● **Problem details**: Wherever the listing holds a picture, leave it out, and copy the remainder exactly.

● **Data for processing**:
──────────

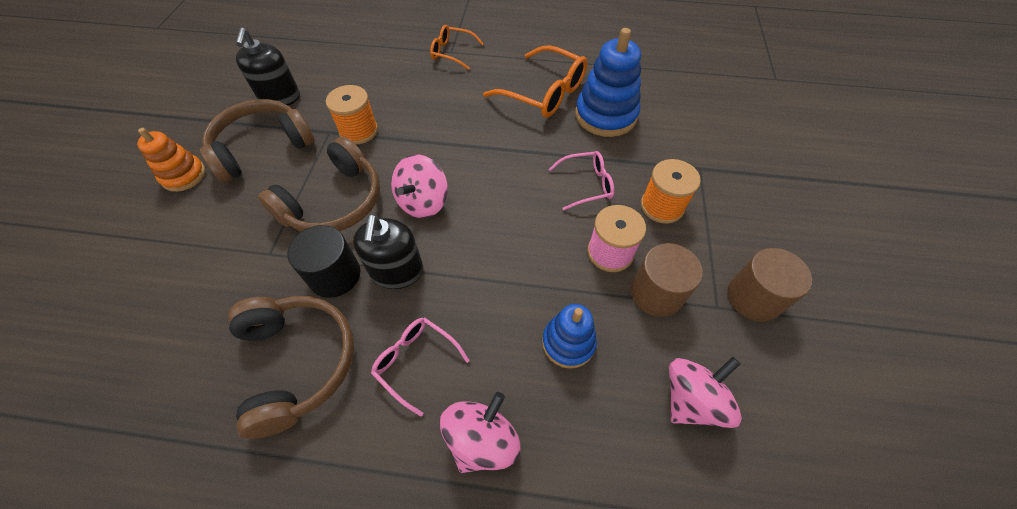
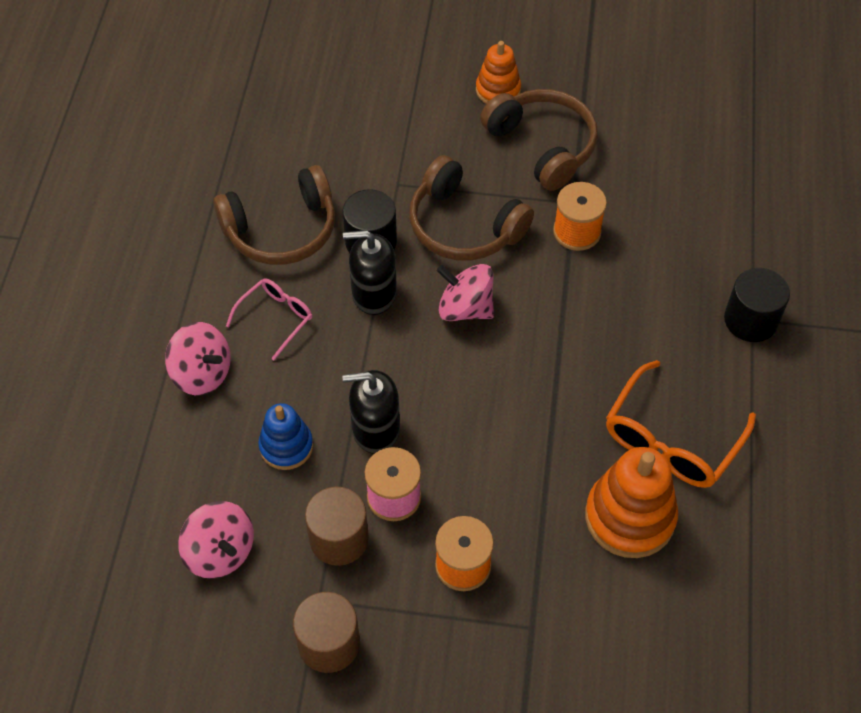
camera: 90 degrees right, 0 degrees up
(280, 98) = (630, 143): black soap dispenser -> black soap dispenser (375, 429)
(452, 52) = (750, 320): orange glasses -> black cylinder
(586, 184) = (497, 481): pink glasses -> none
(605, 115) = (629, 517): blue stacking toy -> orange stacking toy

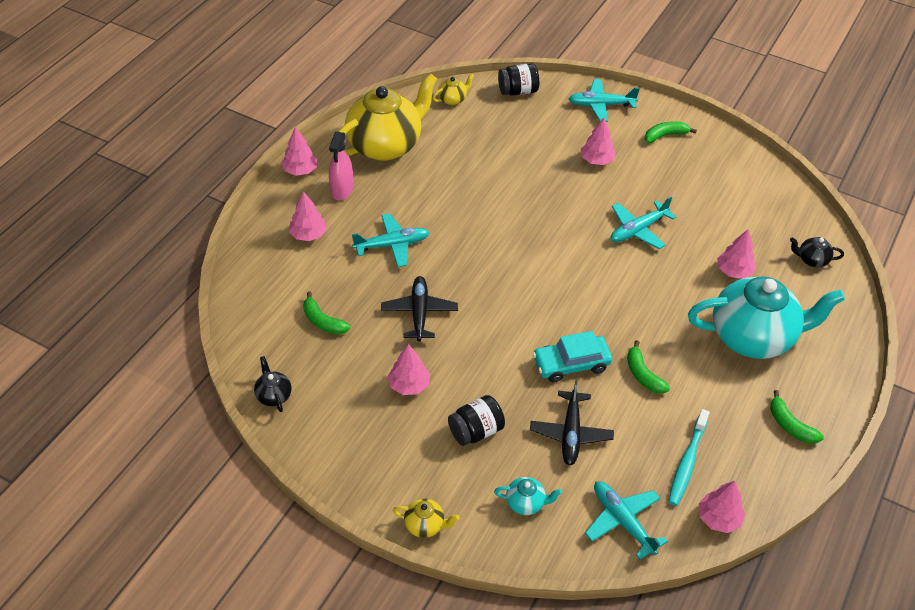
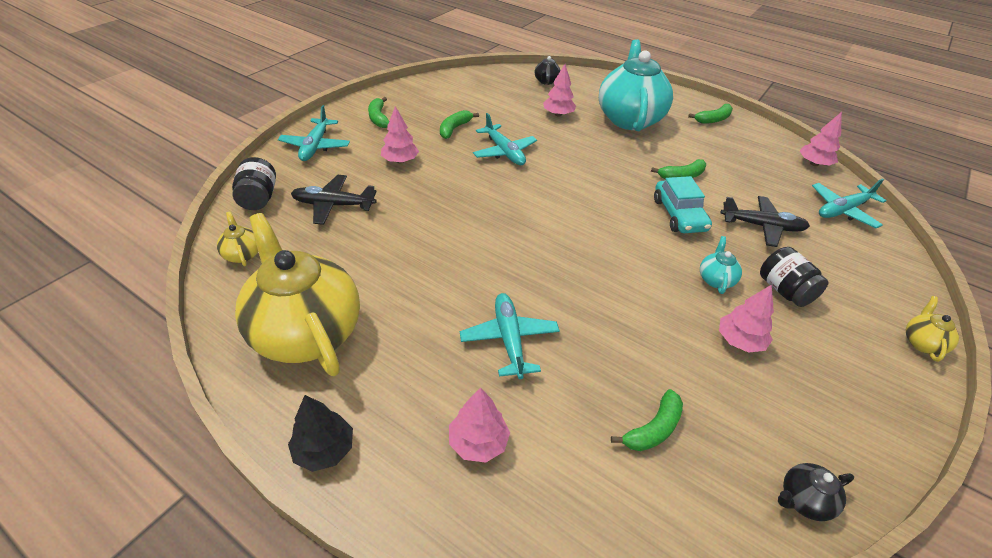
camera: 85 degrees left, 5 degrees down
(300, 170) = (324, 450): pink tree -> black tree
(342, 190) = (387, 392): pink spray bottle -> none
(419, 312) = (625, 322): black plane -> black plane (333, 205)
(526, 503) = (854, 265): turquoise teapot -> turquoise teapot (715, 279)
(667, 190) = (454, 129): none -> green banana
(687, 462) = (767, 169): turquoise toothbrush -> none

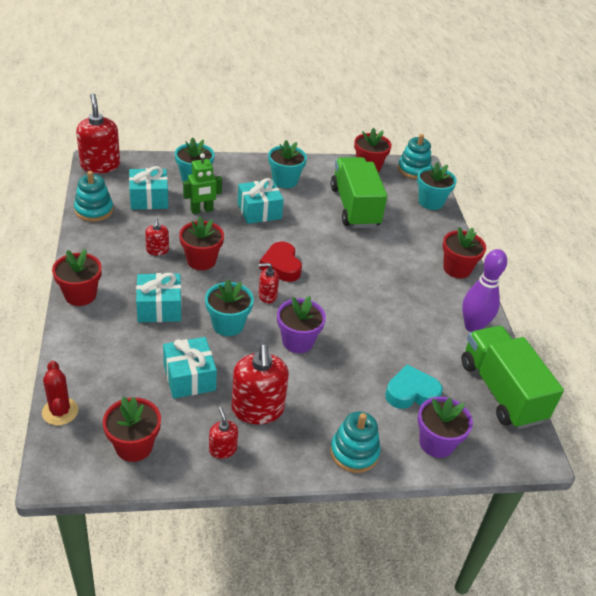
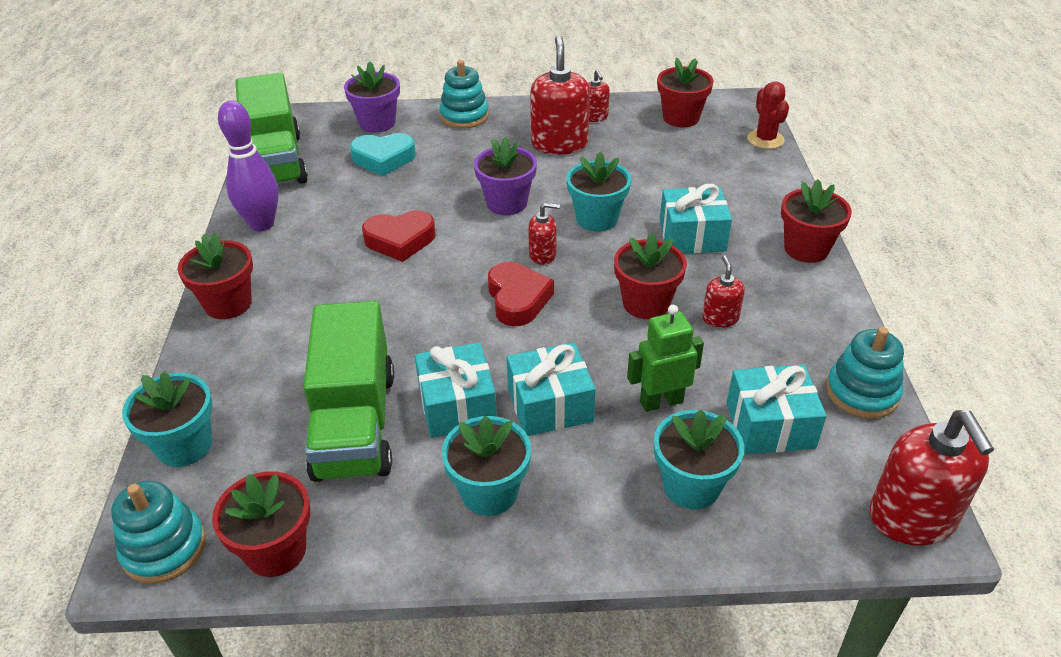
camera: 170 degrees left, 0 degrees up
(189, 377) = (637, 167): turquoise gift -> turquoise gift (457, 406)
(368, 310) = (400, 240): none -> red heart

──────────

● **Solution below**:
camera: 90 degrees right, 0 degrees up
(280, 98) = (630, 143): black soap dispenser -> black soap dispenser (375, 429)
(452, 52) = (750, 320): orange glasses -> black cylinder
(586, 184) = (497, 481): pink glasses -> none
(605, 115) = (629, 517): blue stacking toy -> orange stacking toy

camera: 85 degrees left, 5 degrees down
(300, 170) = (324, 450): pink tree -> black tree
(342, 190) = (387, 392): pink spray bottle -> none
(419, 312) = (625, 322): black plane -> black plane (333, 205)
(526, 503) = (854, 265): turquoise teapot -> turquoise teapot (715, 279)
(667, 190) = (454, 129): none -> green banana
(687, 462) = (767, 169): turquoise toothbrush -> none

camera: 170 degrees left, 0 degrees up
(189, 377) = (637, 167): turquoise gift -> turquoise gift (457, 406)
(368, 310) = (400, 240): none -> red heart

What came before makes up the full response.